----- The input -----

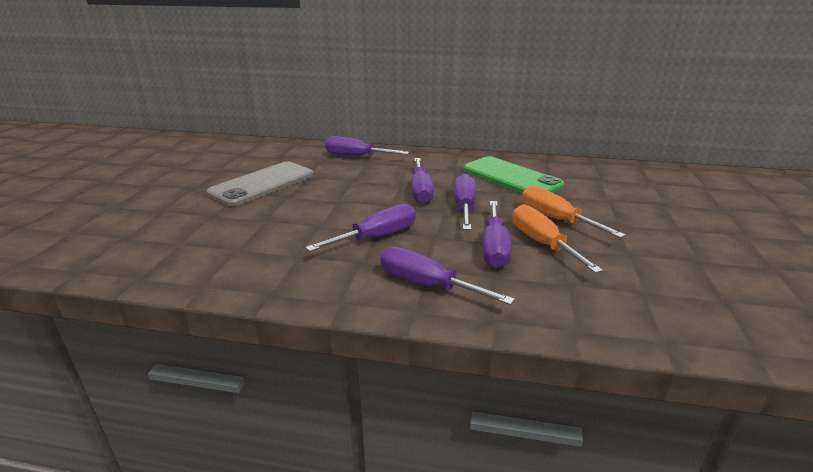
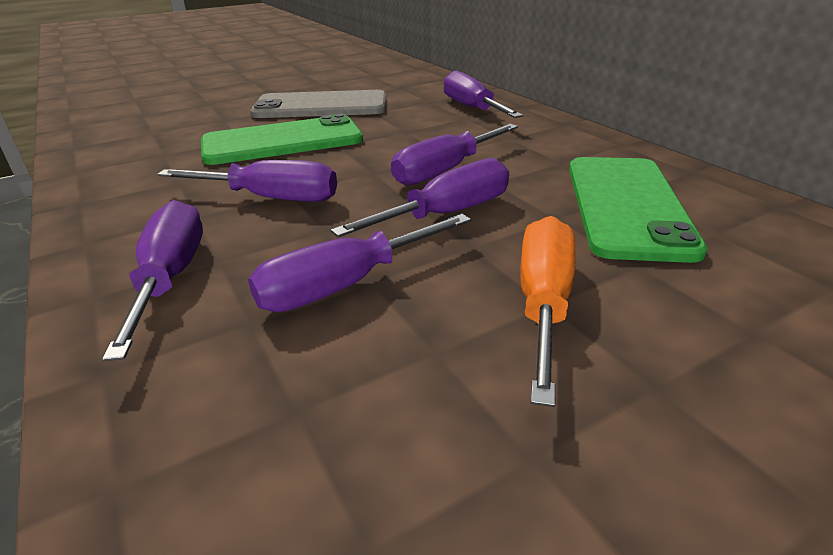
camera: 50 degrees right, 5 degrees up
(299, 211) = (282, 141): none -> green phone
(542, 243) = (422, 323): orange screwdriver -> none

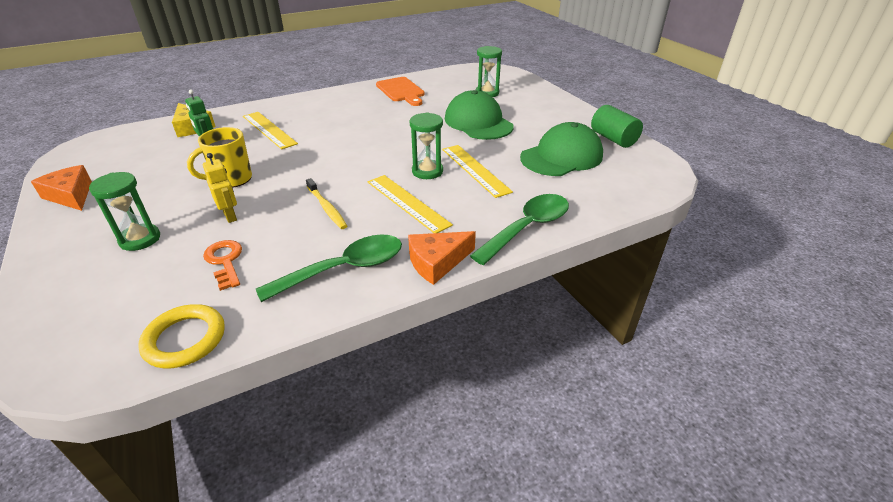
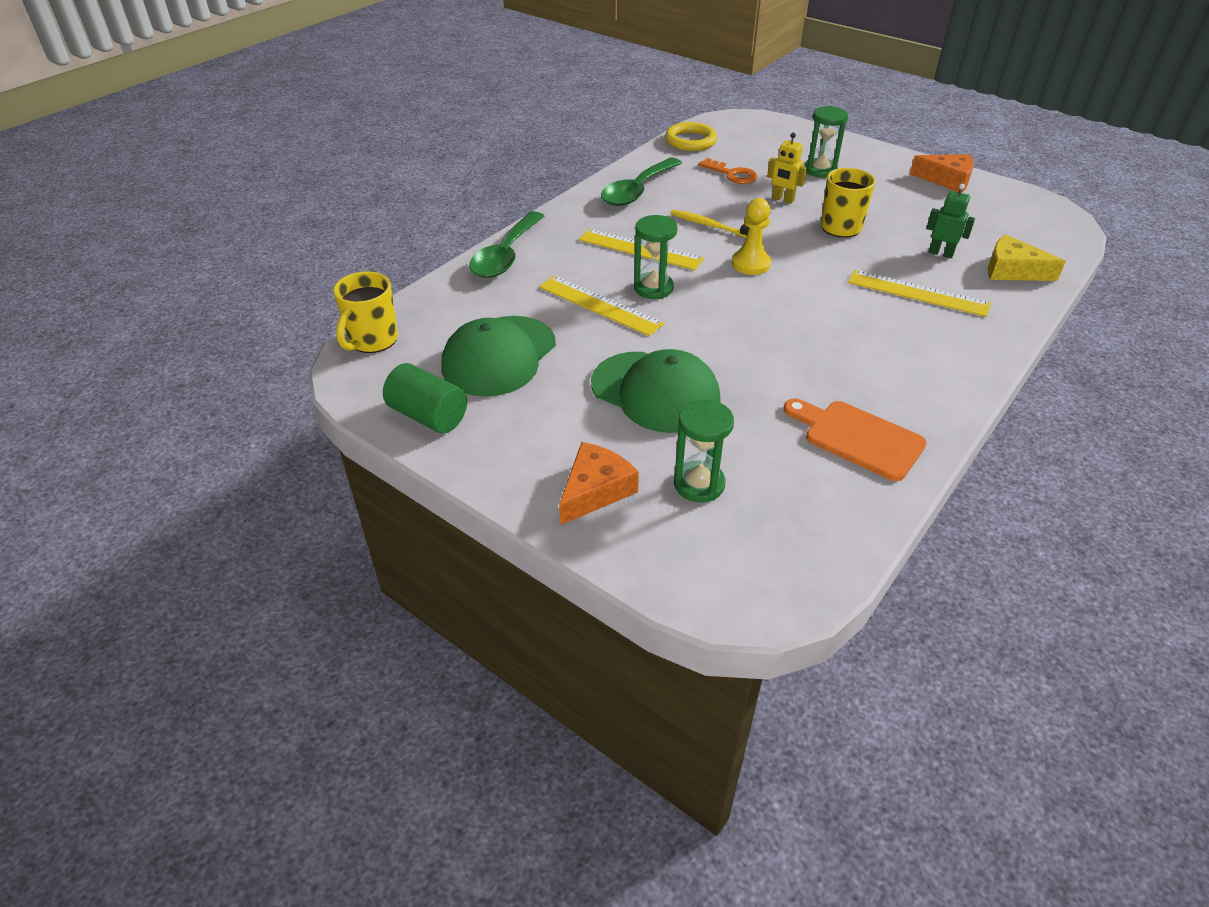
camera: 155 degrees right, 5 degrees up
(339, 170) = (750, 264): none -> yellow pawn
(437, 262) = (569, 211): orange cheese -> orange cheese (595, 490)
(653, 185) = (372, 340): none -> yellow mug

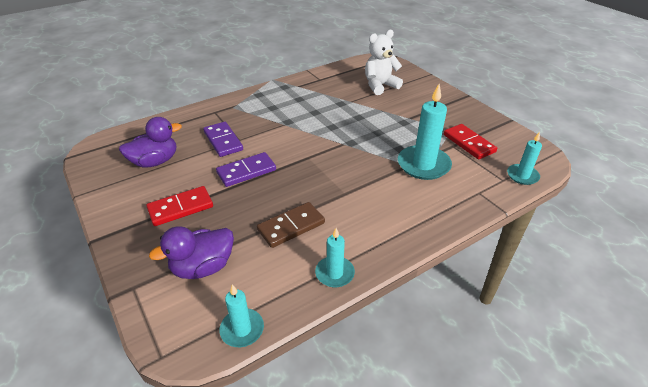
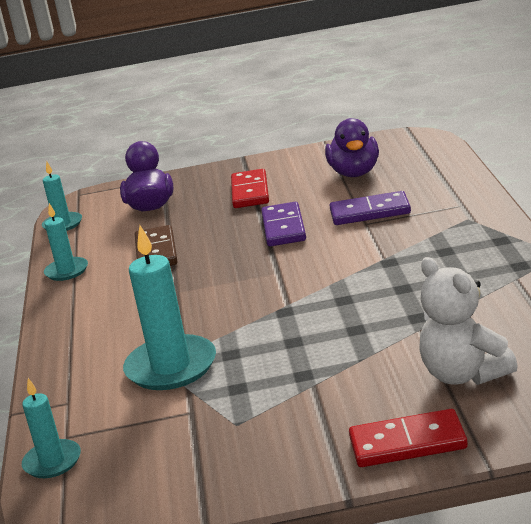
camera: 120 degrees right, 15 degrees down
(380, 86) = (464, 374): white teddy bear -> white teddy bear turned 150 degrees clockwise
(469, 143) = (181, 432): red domino -> red domino (407, 443)

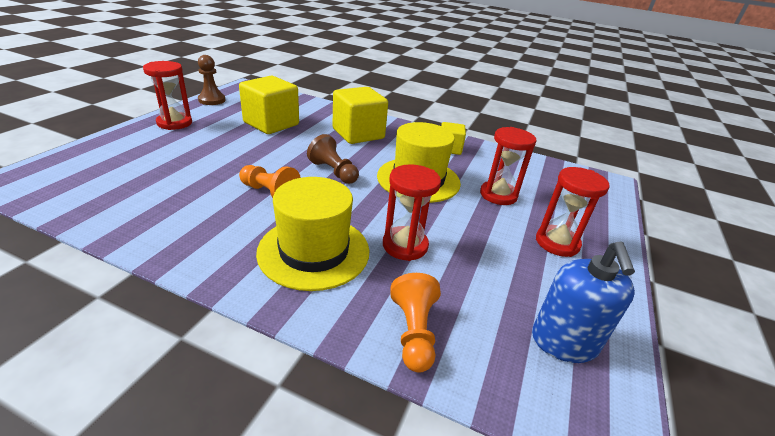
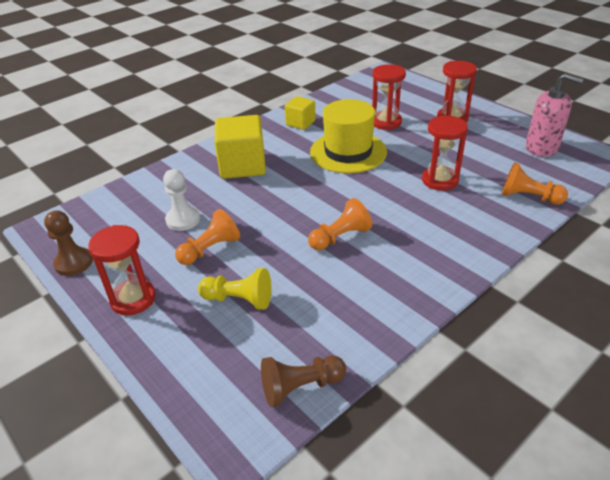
camera: 60 degrees left, 5 degrees up
(174, 159) = (239, 300): none -> yellow pawn
(236, 139) = (210, 249): none -> orange pawn
(271, 124) = (183, 220): yellow cube -> white pawn
(314, 251) = (436, 224): yellow hat -> none
(333, 172) = (315, 194): brown pawn -> brown pawn (300, 387)
(564, 342) = (542, 148): blue soap dispenser -> pink soap dispenser

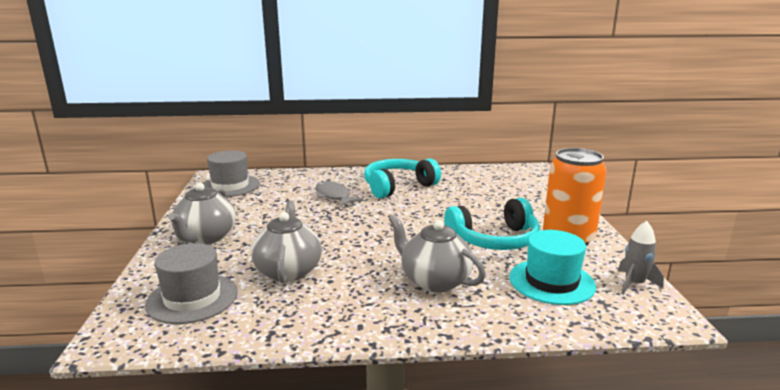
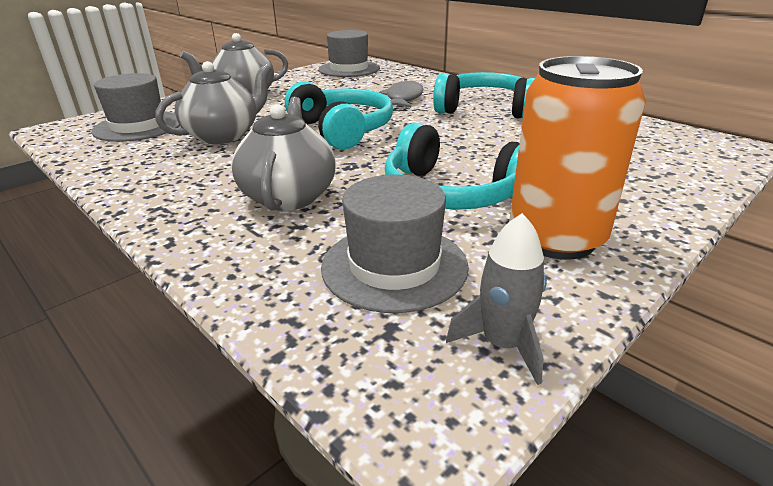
camera: 50 degrees right, 10 degrees up
(355, 232) = (342, 130): none -> turquoise headphones
(551, 282) = (394, 266): turquoise hat -> grey hat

-----

Leaving out the pictures, print every record exactly as written.

## Result for this exercise
camera: 50 degrees right, 5 degrees up
(299, 211) = (282, 141): none -> green phone
(542, 243) = (422, 323): orange screwdriver -> none

camera: 155 degrees right, 5 degrees up
(339, 170) = (750, 264): none -> yellow pawn
(437, 262) = (569, 211): orange cheese -> orange cheese (595, 490)
(653, 185) = (372, 340): none -> yellow mug

camera: 120 degrees right, 15 degrees down
(380, 86) = (464, 374): white teddy bear -> white teddy bear turned 150 degrees clockwise
(469, 143) = (181, 432): red domino -> red domino (407, 443)

camera: 60 degrees left, 5 degrees up
(174, 159) = (239, 300): none -> yellow pawn
(236, 139) = (210, 249): none -> orange pawn
(271, 124) = (183, 220): yellow cube -> white pawn
(314, 251) = (436, 224): yellow hat -> none
(333, 172) = (315, 194): brown pawn -> brown pawn (300, 387)
(564, 342) = (542, 148): blue soap dispenser -> pink soap dispenser

camera: 50 degrees right, 10 degrees up
(355, 232) = (342, 130): none -> turquoise headphones
(551, 282) = (394, 266): turquoise hat -> grey hat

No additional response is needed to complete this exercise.